→ **Requirement**:
Word for word, reproduce the records, keeping none of the pictures.

(Change detection outputs)
━━━━━━━━

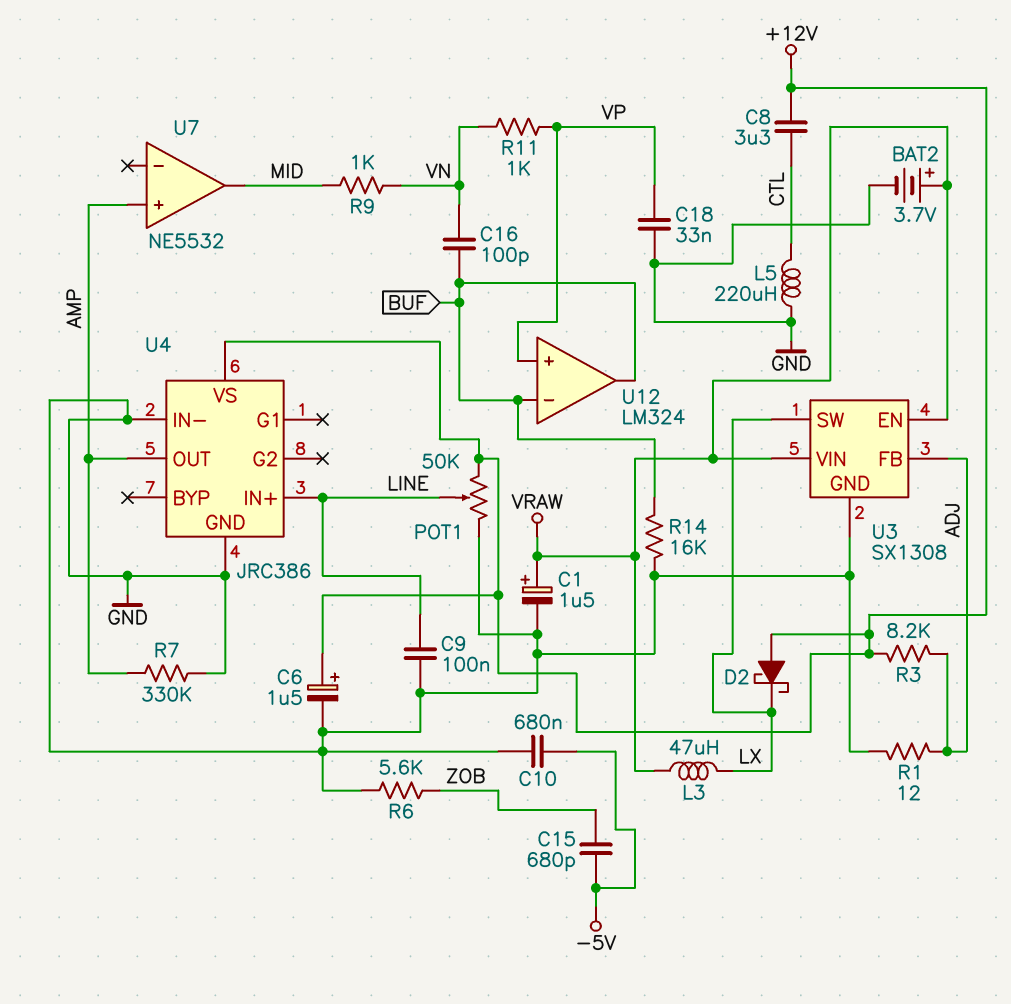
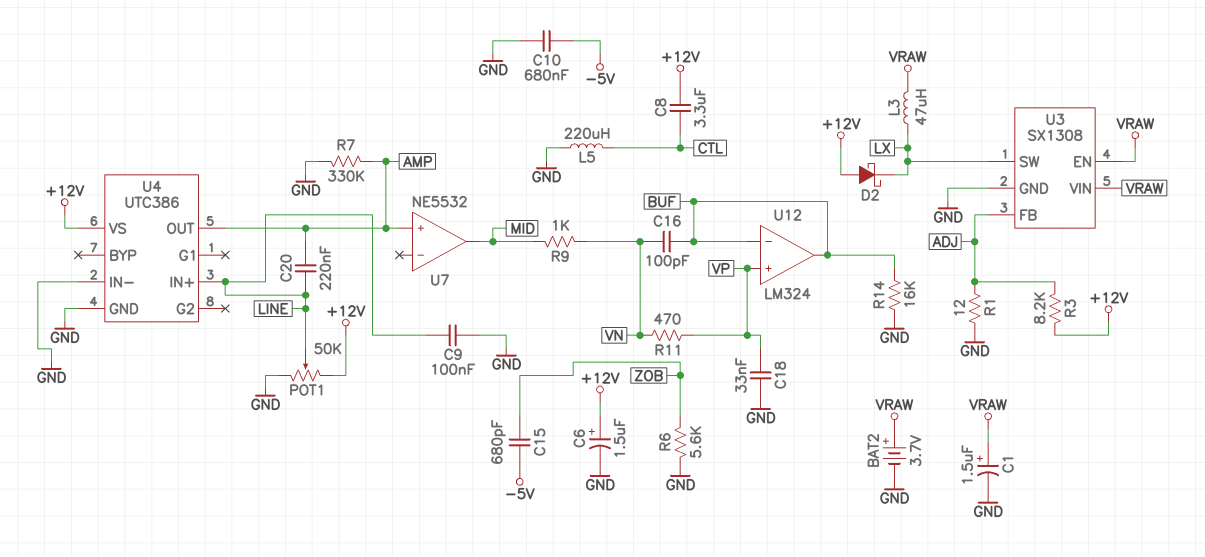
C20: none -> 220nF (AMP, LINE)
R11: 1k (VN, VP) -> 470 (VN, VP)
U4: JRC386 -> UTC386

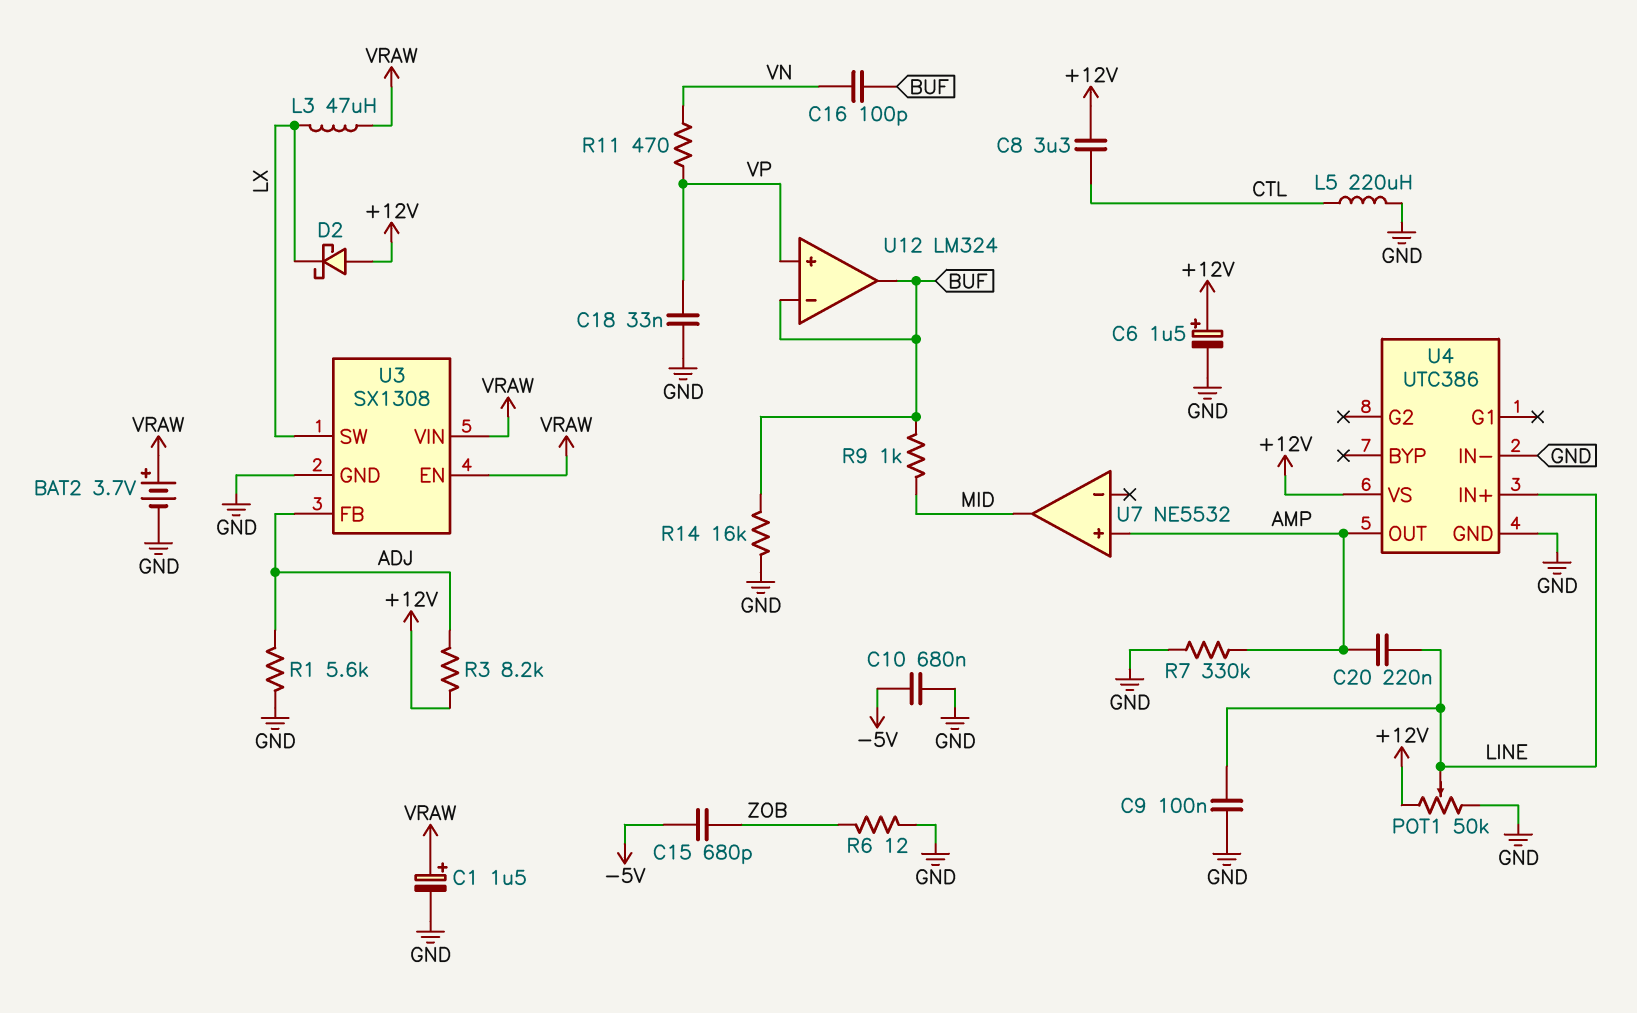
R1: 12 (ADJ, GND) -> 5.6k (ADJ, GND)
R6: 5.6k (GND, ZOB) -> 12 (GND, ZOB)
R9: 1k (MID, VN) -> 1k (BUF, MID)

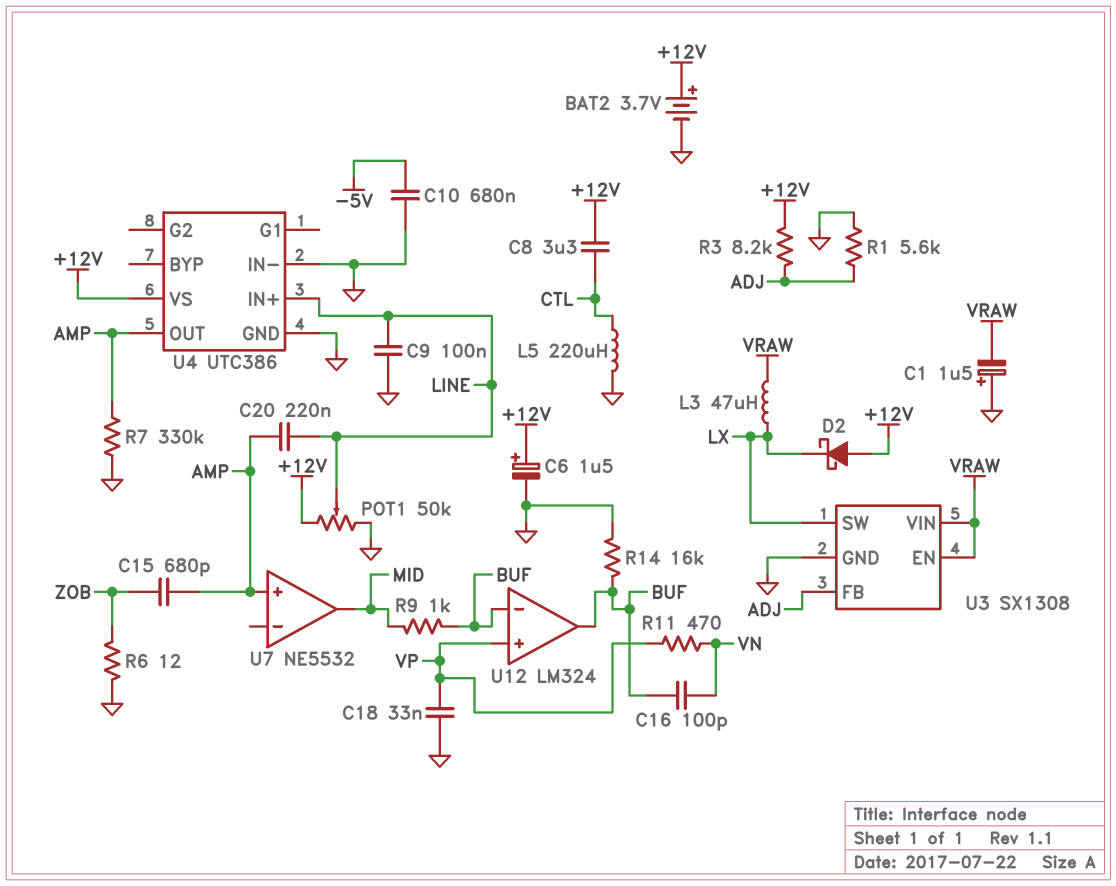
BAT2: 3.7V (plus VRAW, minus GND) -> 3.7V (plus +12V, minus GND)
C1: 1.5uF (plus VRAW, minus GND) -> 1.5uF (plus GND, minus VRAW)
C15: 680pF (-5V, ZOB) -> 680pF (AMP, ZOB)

━━━━━━━━

→ **Written answer**:
C20: none -> 220nF (AMP, LINE)
R11: 1k (VN, VP) -> 470 (VN, VP)
U4: JRC386 -> UTC386

R1: 12 (ADJ, GND) -> 5.6k (ADJ, GND)
R6: 5.6k (GND, ZOB) -> 12 (GND, ZOB)
R9: 1k (MID, VN) -> 1k (BUF, MID)

BAT2: 3.7V (plus VRAW, minus GND) -> 3.7V (plus +12V, minus GND)
C1: 1.5uF (plus VRAW, minus GND) -> 1.5uF (plus GND, minus VRAW)
C15: 680pF (-5V, ZOB) -> 680pF (AMP, ZOB)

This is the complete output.